### Exercise brief:
Among the entries below, please repeat exactly and only the lines from the line containing "yellow lemon [562,420,604,451]" to the line containing "none -> red key [569,371,620,413]", both lines included.
++++ Supplied material
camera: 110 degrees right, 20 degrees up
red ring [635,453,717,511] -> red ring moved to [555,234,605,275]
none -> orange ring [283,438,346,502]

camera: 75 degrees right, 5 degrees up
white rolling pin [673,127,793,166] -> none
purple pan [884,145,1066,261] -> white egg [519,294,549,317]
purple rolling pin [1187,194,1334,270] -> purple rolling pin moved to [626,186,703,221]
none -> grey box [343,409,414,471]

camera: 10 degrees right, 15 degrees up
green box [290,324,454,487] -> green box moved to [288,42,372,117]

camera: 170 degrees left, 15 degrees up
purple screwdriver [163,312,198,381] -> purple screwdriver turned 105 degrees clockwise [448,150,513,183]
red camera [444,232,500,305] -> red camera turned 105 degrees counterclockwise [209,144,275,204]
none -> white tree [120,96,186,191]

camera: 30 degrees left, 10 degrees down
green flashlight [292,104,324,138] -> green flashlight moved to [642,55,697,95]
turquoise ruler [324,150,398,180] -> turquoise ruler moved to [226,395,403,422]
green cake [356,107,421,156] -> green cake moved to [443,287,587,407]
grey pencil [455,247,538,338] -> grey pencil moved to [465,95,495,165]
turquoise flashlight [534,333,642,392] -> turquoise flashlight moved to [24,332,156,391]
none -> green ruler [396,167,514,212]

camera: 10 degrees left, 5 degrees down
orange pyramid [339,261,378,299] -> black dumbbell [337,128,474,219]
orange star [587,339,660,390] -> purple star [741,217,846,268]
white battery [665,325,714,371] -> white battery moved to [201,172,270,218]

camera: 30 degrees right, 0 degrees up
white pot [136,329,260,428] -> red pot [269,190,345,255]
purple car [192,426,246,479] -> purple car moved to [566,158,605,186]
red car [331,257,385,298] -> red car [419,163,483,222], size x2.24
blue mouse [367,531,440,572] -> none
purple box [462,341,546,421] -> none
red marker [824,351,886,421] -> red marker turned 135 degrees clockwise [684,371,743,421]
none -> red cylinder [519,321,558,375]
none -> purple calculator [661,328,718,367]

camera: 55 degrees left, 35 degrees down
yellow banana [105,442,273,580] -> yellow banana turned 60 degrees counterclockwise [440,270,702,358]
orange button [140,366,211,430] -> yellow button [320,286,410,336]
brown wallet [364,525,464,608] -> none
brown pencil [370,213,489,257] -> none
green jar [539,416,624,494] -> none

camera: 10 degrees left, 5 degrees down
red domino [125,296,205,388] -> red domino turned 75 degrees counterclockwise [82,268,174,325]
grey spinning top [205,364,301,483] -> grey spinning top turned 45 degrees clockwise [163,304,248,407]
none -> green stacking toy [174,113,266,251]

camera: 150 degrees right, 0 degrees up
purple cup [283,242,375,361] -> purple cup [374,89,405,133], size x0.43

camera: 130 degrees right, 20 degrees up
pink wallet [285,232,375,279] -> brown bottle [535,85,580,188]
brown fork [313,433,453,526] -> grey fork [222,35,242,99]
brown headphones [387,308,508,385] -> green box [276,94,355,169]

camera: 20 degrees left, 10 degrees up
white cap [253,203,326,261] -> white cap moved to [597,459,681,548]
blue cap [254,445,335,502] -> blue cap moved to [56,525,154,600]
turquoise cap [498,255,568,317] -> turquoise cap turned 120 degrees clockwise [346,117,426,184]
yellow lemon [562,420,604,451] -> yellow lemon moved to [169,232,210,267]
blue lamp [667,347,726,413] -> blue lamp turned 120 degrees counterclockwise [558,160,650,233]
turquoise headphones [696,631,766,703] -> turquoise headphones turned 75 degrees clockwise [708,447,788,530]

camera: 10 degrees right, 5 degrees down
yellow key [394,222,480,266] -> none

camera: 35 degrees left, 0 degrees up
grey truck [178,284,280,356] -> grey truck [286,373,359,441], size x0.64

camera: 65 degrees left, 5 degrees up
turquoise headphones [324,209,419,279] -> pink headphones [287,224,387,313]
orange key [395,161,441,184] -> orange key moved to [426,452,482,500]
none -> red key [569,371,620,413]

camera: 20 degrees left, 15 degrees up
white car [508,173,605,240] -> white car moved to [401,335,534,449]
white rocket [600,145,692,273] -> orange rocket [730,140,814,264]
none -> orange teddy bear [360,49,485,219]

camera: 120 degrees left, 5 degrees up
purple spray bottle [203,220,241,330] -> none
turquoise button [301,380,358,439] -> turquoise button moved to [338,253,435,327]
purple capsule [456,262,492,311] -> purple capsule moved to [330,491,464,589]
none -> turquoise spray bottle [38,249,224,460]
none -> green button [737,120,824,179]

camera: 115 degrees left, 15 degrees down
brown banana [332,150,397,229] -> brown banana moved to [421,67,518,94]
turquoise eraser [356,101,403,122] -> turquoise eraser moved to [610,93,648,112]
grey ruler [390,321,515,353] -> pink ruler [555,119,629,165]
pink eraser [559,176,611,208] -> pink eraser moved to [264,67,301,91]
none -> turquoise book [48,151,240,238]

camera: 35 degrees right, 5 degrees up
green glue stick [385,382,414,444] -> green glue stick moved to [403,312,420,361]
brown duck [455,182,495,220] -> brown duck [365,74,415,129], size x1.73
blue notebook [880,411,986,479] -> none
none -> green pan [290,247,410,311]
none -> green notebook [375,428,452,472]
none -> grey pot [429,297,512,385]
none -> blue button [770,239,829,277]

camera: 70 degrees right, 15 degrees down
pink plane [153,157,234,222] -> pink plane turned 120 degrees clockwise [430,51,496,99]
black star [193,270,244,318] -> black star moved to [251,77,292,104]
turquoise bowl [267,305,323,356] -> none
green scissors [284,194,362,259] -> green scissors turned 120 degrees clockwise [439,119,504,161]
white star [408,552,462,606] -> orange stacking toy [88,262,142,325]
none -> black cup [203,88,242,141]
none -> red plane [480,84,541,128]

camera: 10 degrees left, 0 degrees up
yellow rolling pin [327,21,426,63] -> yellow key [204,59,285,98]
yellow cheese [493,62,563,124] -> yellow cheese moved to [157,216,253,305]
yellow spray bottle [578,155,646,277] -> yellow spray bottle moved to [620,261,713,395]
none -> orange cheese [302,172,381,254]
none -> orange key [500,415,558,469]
++++++++
### Solution:
yellow lemon [562,420,604,451] -> yellow lemon moved to [169,232,210,267]
blue lamp [667,347,726,413] -> blue lamp turned 120 degrees counterclockwise [558,160,650,233]
turquoise headphones [696,631,766,703] -> turquoise headphones turned 75 degrees clockwise [708,447,788,530]

camera: 10 degrees right, 5 degrees down
yellow key [394,222,480,266] -> none

camera: 35 degrees left, 0 degrees up
grey truck [178,284,280,356] -> grey truck [286,373,359,441], size x0.64

camera: 65 degrees left, 5 degrees up
turquoise headphones [324,209,419,279] -> pink headphones [287,224,387,313]
orange key [395,161,441,184] -> orange key moved to [426,452,482,500]
none -> red key [569,371,620,413]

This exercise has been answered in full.